----- Record extracts -----
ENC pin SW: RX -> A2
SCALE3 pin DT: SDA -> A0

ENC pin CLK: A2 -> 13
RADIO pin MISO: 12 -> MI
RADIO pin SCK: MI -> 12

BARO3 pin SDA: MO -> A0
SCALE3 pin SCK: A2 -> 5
-----
----- Record extracts -----
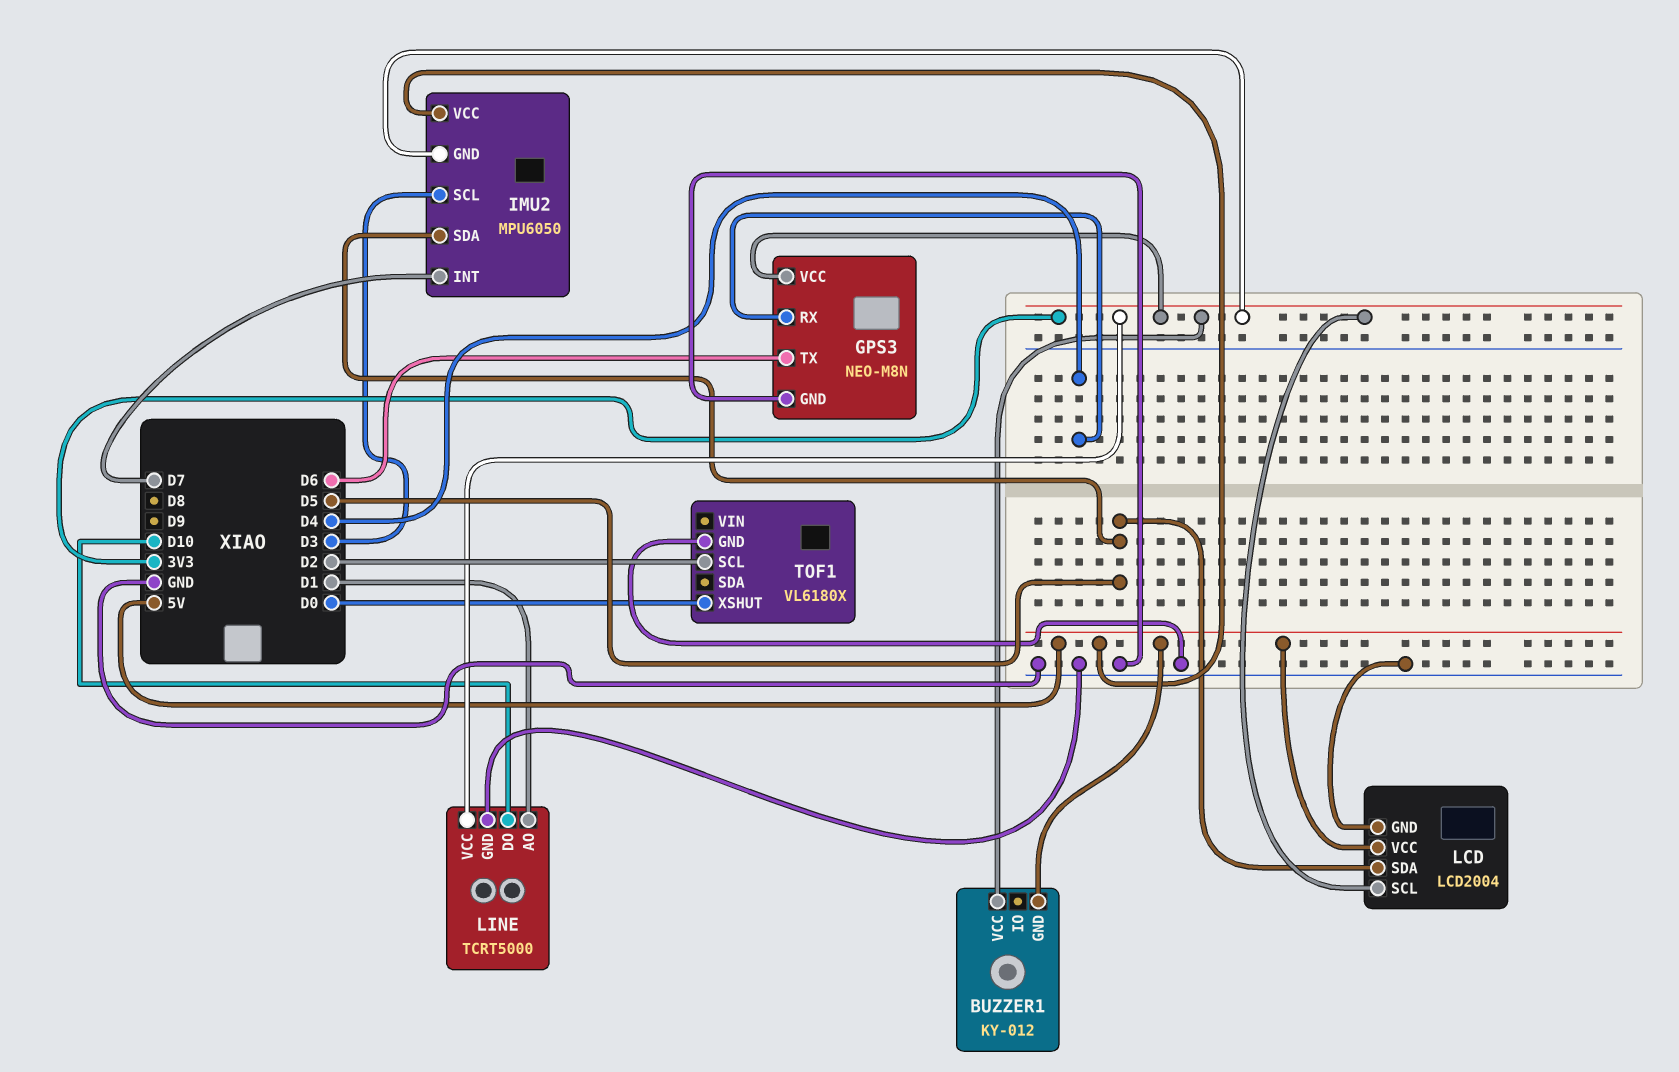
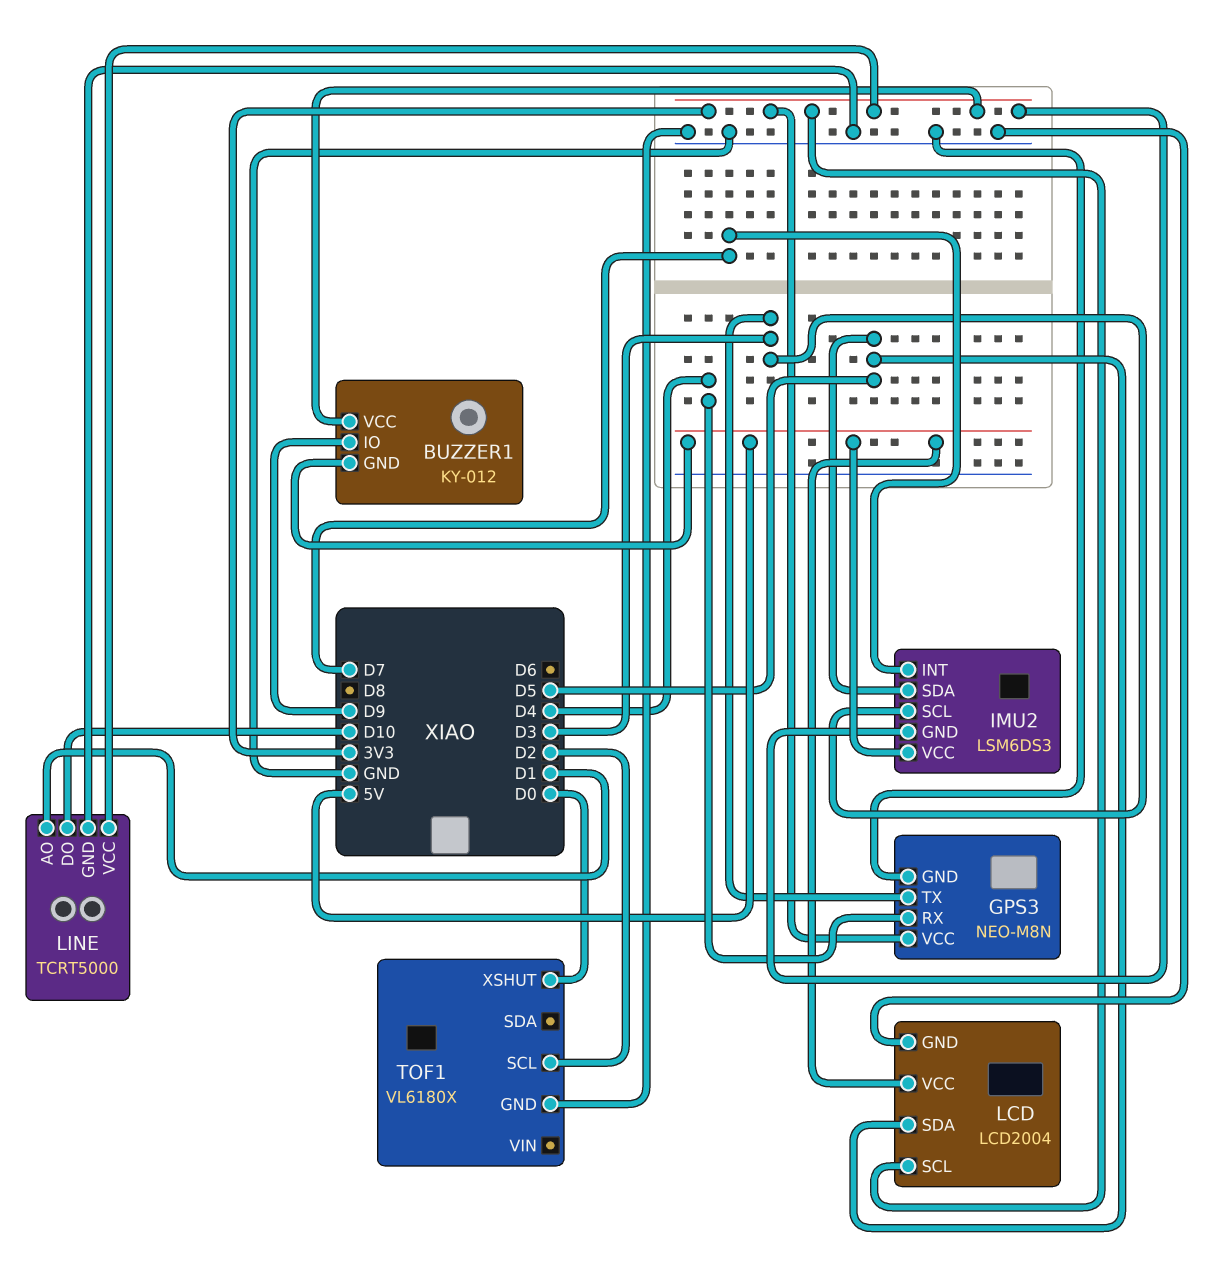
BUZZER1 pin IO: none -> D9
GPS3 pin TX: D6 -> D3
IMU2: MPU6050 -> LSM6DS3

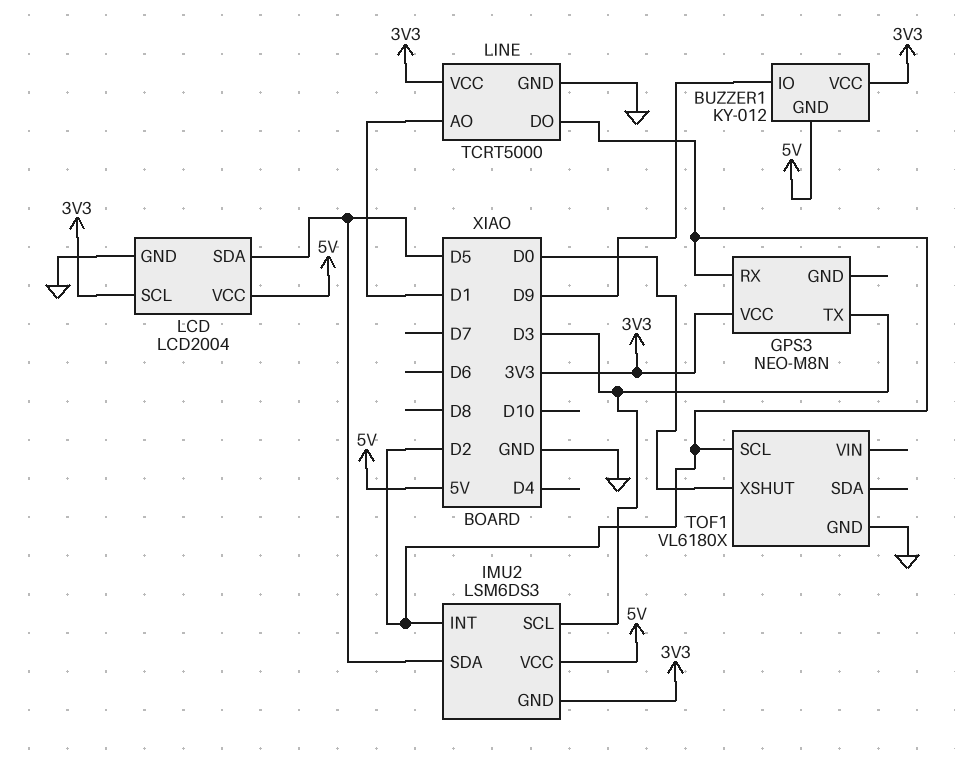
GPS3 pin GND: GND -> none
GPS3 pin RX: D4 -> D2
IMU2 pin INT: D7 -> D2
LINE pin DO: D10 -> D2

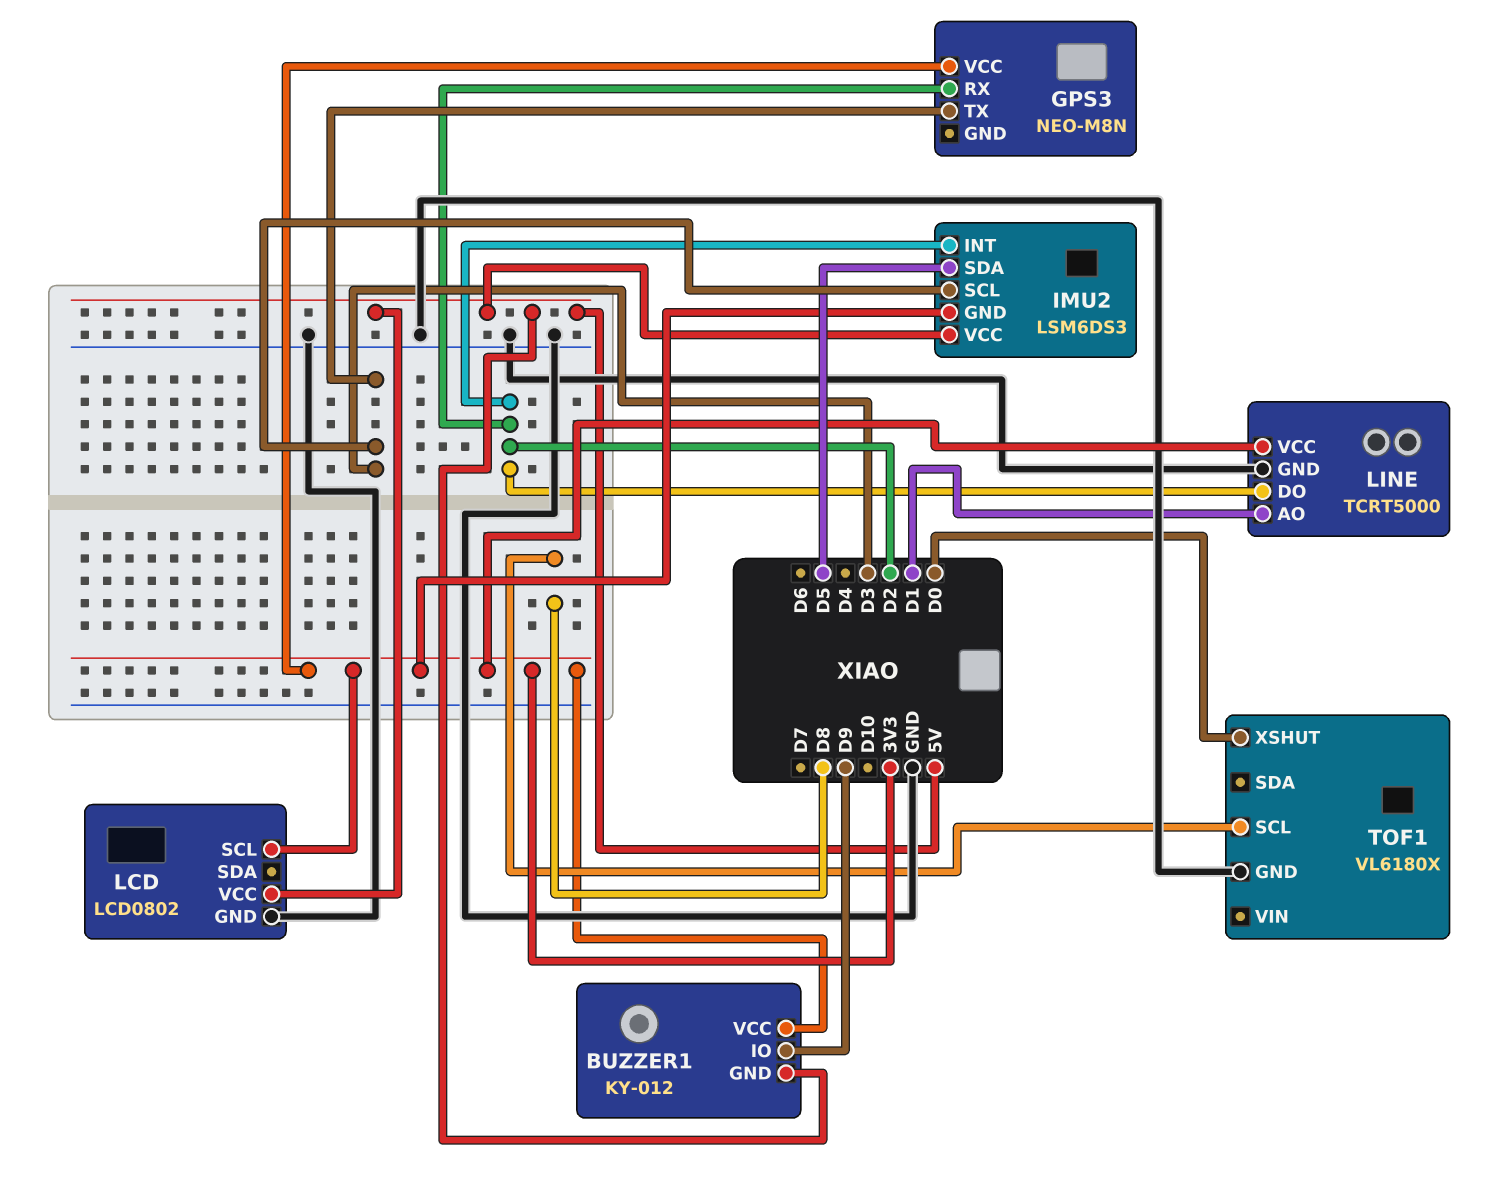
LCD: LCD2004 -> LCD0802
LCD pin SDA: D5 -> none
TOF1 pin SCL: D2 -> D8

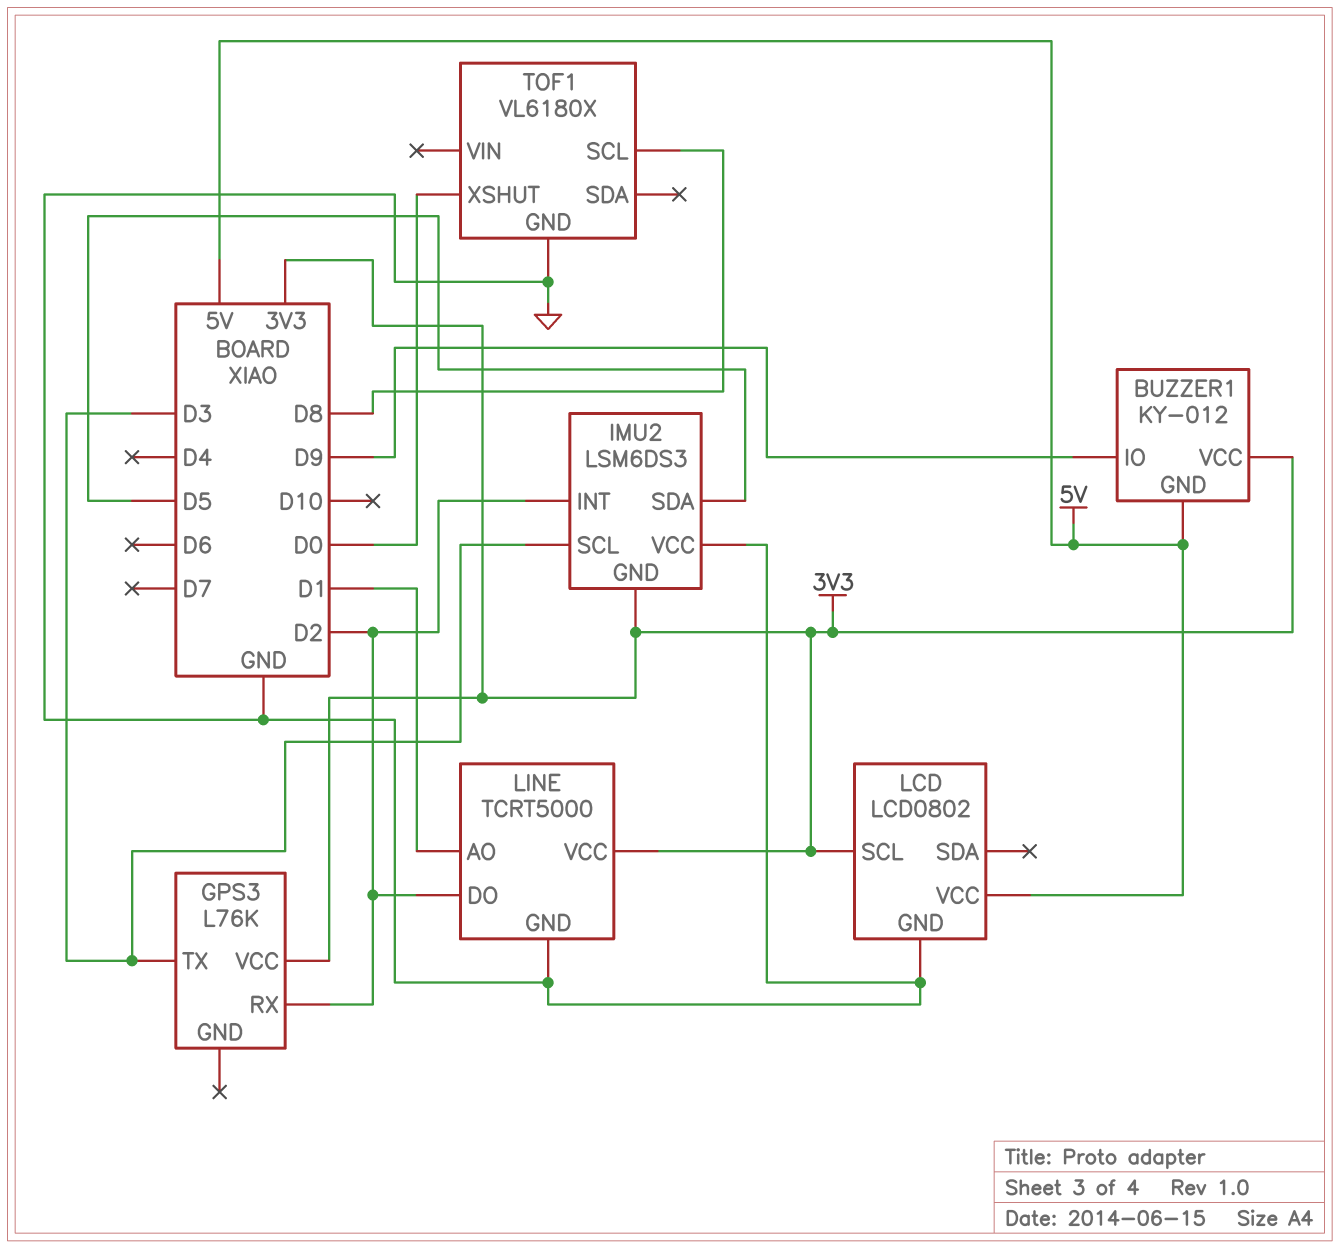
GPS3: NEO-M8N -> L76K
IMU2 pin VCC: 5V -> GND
-----
Reproduce, word for word, everything in the listing above from the line containing "IMU2 pin INT: D7 -> D2" down to the line containing "IMU2 pin VCC: 5V -> GND", both of them included. No pictures.

IMU2 pin INT: D7 -> D2
LINE pin DO: D10 -> D2

LCD: LCD2004 -> LCD0802
LCD pin SDA: D5 -> none
TOF1 pin SCL: D2 -> D8

GPS3: NEO-M8N -> L76K
IMU2 pin VCC: 5V -> GND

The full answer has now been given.